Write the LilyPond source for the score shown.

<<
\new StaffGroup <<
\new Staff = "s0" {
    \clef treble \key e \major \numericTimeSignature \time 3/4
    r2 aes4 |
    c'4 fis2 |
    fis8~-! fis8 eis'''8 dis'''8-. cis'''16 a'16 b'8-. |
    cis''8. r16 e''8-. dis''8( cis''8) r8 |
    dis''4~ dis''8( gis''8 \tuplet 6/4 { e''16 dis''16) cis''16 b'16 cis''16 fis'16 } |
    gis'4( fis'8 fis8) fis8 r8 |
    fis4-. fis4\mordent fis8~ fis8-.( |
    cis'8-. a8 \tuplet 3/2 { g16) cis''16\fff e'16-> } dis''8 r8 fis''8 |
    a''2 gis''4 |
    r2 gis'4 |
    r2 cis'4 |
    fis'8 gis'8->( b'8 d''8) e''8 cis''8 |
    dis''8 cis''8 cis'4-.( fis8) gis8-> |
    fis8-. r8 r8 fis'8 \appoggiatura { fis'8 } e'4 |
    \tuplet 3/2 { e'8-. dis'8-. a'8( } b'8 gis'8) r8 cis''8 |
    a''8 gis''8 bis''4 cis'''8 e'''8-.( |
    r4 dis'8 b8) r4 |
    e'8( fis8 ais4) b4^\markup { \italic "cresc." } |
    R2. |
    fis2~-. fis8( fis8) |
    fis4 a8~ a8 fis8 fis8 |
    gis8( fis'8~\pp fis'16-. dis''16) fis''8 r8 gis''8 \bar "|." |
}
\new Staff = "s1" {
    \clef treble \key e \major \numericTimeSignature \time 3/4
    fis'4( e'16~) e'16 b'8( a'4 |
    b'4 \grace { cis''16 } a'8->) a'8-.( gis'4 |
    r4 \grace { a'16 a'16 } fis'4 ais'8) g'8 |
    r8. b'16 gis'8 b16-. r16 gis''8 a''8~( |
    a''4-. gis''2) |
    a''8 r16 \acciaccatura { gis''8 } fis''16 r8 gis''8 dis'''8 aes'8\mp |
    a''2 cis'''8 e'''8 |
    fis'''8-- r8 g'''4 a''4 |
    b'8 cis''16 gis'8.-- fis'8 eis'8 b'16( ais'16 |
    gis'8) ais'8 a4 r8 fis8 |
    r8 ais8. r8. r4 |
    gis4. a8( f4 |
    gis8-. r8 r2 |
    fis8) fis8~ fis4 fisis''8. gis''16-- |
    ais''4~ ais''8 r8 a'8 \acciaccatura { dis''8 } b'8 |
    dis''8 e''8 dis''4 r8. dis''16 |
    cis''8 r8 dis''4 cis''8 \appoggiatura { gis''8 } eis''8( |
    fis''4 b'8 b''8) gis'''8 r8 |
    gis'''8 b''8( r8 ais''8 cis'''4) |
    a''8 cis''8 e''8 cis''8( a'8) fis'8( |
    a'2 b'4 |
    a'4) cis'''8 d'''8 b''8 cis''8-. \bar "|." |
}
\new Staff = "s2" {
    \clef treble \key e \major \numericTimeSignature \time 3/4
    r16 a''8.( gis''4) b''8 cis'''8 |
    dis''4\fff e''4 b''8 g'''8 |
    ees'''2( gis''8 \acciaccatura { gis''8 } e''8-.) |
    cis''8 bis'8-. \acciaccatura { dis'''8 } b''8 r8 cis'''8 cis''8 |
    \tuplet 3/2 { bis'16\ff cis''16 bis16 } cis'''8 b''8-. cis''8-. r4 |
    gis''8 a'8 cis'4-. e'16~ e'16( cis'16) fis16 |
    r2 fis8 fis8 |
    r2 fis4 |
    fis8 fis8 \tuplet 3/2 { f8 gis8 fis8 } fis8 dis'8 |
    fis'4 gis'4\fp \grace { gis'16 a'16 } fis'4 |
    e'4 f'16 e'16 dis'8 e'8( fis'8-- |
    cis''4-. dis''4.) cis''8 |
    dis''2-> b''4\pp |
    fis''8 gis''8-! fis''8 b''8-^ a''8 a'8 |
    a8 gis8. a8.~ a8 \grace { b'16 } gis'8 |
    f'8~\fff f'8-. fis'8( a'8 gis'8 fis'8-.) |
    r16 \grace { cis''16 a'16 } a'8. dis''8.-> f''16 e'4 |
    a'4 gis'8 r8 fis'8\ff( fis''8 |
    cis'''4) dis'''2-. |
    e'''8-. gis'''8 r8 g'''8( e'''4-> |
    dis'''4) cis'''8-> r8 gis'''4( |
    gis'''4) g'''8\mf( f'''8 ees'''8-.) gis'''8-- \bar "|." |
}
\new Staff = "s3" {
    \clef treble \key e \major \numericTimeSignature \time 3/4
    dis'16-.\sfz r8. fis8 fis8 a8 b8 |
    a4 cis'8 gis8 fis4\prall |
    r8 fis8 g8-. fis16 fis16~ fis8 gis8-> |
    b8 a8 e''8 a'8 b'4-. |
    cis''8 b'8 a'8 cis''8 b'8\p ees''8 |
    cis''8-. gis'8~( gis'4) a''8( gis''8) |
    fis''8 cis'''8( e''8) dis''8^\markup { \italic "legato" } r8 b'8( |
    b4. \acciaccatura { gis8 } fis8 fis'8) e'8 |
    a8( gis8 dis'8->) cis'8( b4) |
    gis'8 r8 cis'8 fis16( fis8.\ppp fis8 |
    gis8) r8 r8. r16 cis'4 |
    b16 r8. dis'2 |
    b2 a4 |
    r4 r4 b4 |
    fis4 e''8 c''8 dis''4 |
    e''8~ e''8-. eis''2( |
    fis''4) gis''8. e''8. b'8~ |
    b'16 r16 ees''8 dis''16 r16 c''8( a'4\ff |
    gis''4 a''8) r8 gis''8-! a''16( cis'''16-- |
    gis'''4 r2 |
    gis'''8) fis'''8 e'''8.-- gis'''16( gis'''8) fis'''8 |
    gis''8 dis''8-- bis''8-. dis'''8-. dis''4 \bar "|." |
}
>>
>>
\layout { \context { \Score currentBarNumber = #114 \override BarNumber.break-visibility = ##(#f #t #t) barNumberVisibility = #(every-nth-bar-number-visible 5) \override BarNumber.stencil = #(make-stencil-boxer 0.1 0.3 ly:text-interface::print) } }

Requirements
Display every line in the rows above that includes the string "appoggiatura". Case counts.

Reply
    fis8-. r8 r8 fis'8 \appoggiatura { fis'8 } e'4 |
    cis''8 r8 dis''4 cis''8 \appoggiatura { gis''8 } eis''8( |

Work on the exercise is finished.